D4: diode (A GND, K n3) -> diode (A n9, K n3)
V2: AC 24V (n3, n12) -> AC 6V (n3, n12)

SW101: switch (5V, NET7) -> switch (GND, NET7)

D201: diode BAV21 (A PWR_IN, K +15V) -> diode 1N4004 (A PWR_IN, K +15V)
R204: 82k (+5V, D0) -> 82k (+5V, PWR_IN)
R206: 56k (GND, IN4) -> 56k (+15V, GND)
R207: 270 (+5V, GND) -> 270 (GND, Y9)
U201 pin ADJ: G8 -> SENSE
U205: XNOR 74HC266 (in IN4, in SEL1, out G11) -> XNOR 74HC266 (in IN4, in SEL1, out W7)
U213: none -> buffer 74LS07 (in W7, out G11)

..............................

§ Problem statement
At the line containing "D201: diode BAV21", start transcribing exactly, and continue through the last line of the listing. Stop there and add nothing.

§ Response to this task
D201: diode BAV21 (A PWR_IN, K +15V) -> diode 1N4004 (A PWR_IN, K +15V)
R204: 82k (+5V, D0) -> 82k (+5V, PWR_IN)
R206: 56k (GND, IN4) -> 56k (+15V, GND)
R207: 270 (+5V, GND) -> 270 (GND, Y9)
U201 pin ADJ: G8 -> SENSE
U205: XNOR 74HC266 (in IN4, in SEL1, out G11) -> XNOR 74HC266 (in IN4, in SEL1, out W7)
U213: none -> buffer 74LS07 (in W7, out G11)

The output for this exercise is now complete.